> Exercise:
What you return must be the lines from the first one below through the one containing "(632, 266) = (552, 263): green", exactly and with pictures excluded.

[Records drawn from a dataset]
☆ ☆ ☆ ☆ ☆ ☆ ☆

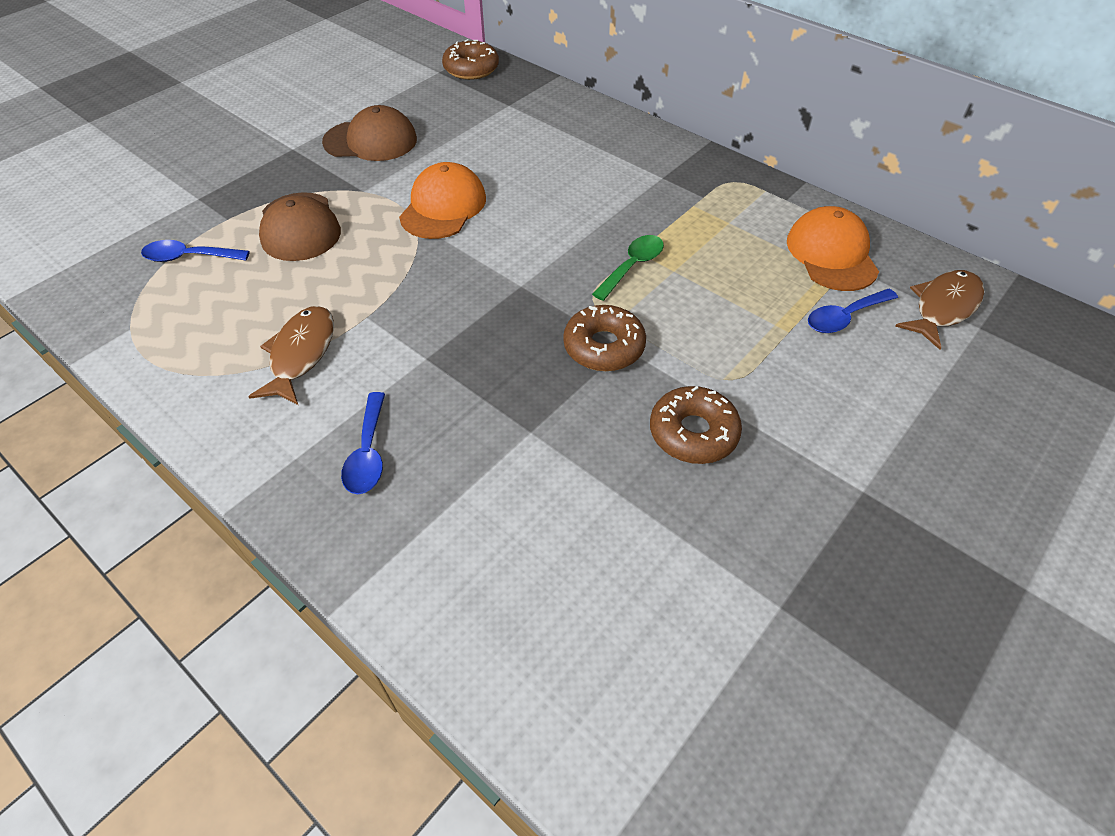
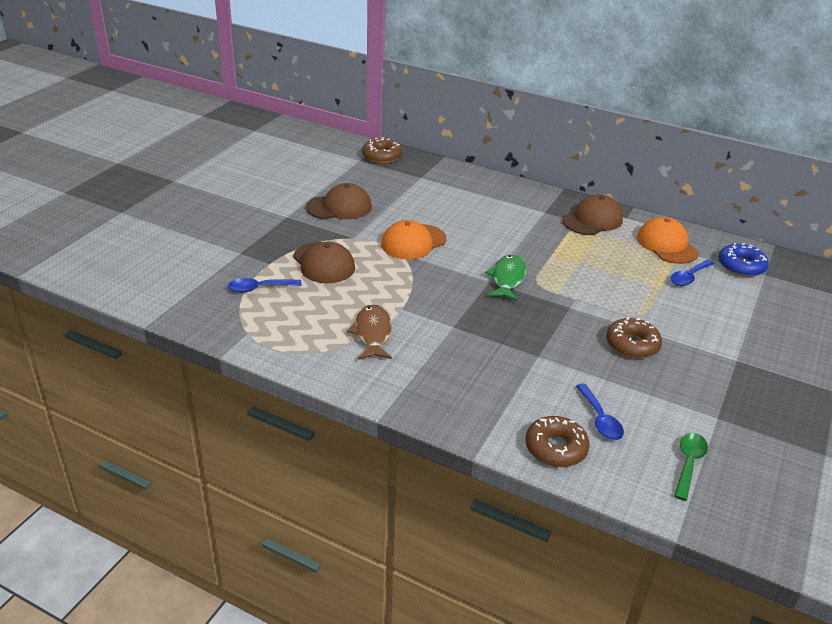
camera: 15 degrees left, 15 degrees down
(368, 453) = (448, 379): blue spoon -> blue spoon (600, 419)
(443, 207) = (413, 242): orange cap -> orange cap turned 135 degrees counterclockwise
(550, 284) = (507, 278): none -> green fish
(604, 347) = (558, 308): brown donut -> brown donut (555, 448)
(632, 266) = (552, 263): green spoon -> green spoon (688, 464)
(730, 198) = (592, 220): none -> brown cap
(943, 307) = (741, 266): brown fish -> blue donut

☆ ☆ ☆ ☆ ☆ ☆ ☆

> Finished exercise:
camera: 15 degrees left, 15 degrees down
(368, 453) = (448, 379): blue spoon -> blue spoon (600, 419)
(443, 207) = (413, 242): orange cap -> orange cap turned 135 degrees counterclockwise
(550, 284) = (507, 278): none -> green fish
(604, 347) = (558, 308): brown donut -> brown donut (555, 448)
(632, 266) = (552, 263): green spoon -> green spoon (688, 464)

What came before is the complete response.